▶ **EXERCISE INSTRUCTIONS**
Give back each record precisely, pictures excluded.

▶ **INPUT RECORDS**
* * * * * * * * *

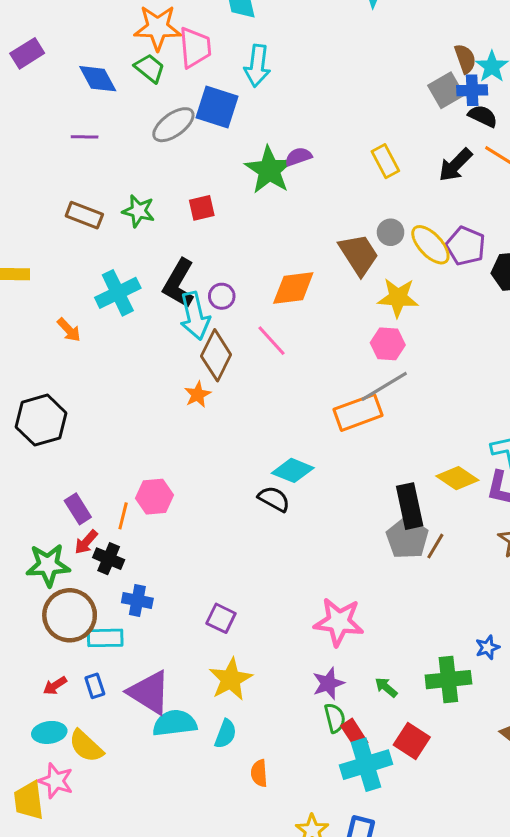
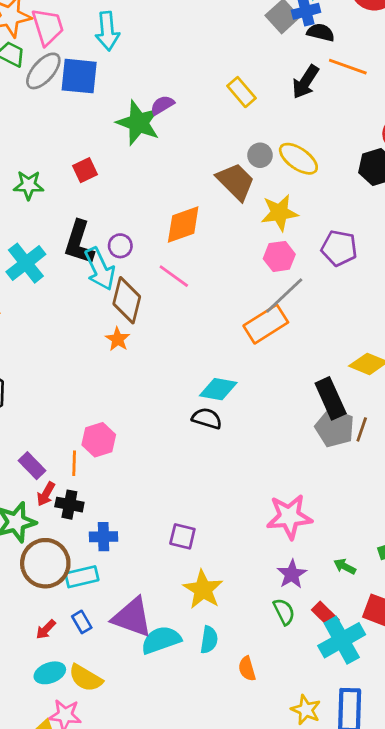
gray ellipse: (173, 125) -> (43, 71), moved
purple pentagon: (466, 246) -> (339, 248), moved
green semicircle: (335, 718) -> (284, 612), moved

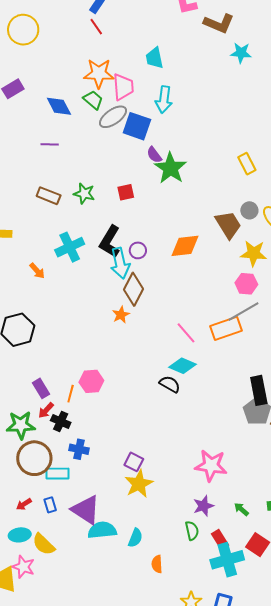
purple semicircle: (162, 105) -> (154, 155), moved, turned -108
pink line: (174, 276) -> (186, 333), moved
yellow star: (203, 590) -> (139, 484), moved

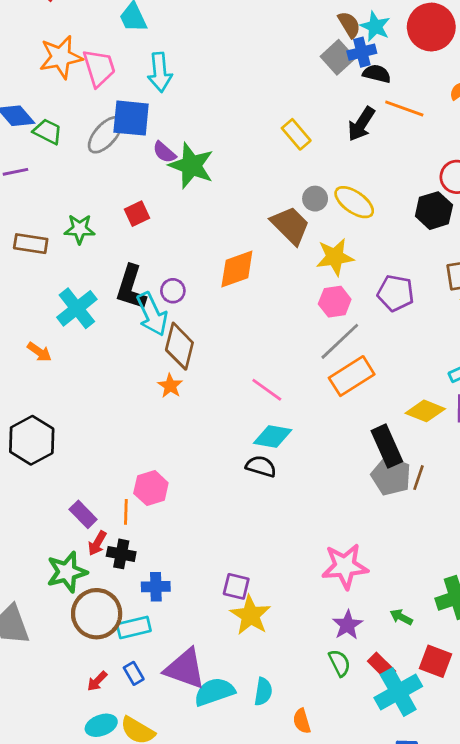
green trapezoid: (93, 100) -> (48, 132), moved
gray ellipse: (113, 117) -> (105, 135), moved
orange rectangle: (226, 328) -> (352, 376), moved

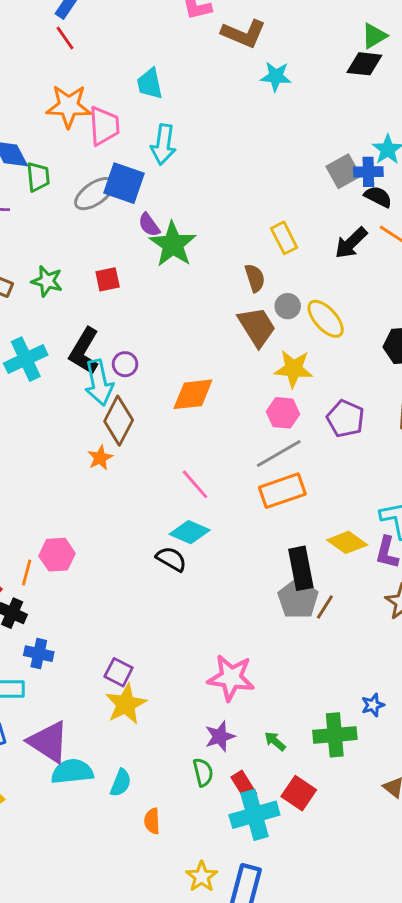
brown semicircle: (349, 25) -> (255, 278), moved
green trapezoid: (48, 132) -> (38, 177), turned 44
orange diamond: (237, 269) -> (193, 394), moved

* * * * * * * * *

▶ **TASK SOLUTION**
gray ellipse: (173, 125) -> (43, 71), moved
purple pentagon: (466, 246) -> (339, 248), moved
green semicircle: (335, 718) -> (284, 612), moved

purple semicircle: (162, 105) -> (154, 155), moved, turned -108
pink line: (174, 276) -> (186, 333), moved
yellow star: (203, 590) -> (139, 484), moved

green trapezoid: (93, 100) -> (48, 132), moved
gray ellipse: (113, 117) -> (105, 135), moved
orange rectangle: (226, 328) -> (352, 376), moved

brown semicircle: (349, 25) -> (255, 278), moved
green trapezoid: (48, 132) -> (38, 177), turned 44
orange diamond: (237, 269) -> (193, 394), moved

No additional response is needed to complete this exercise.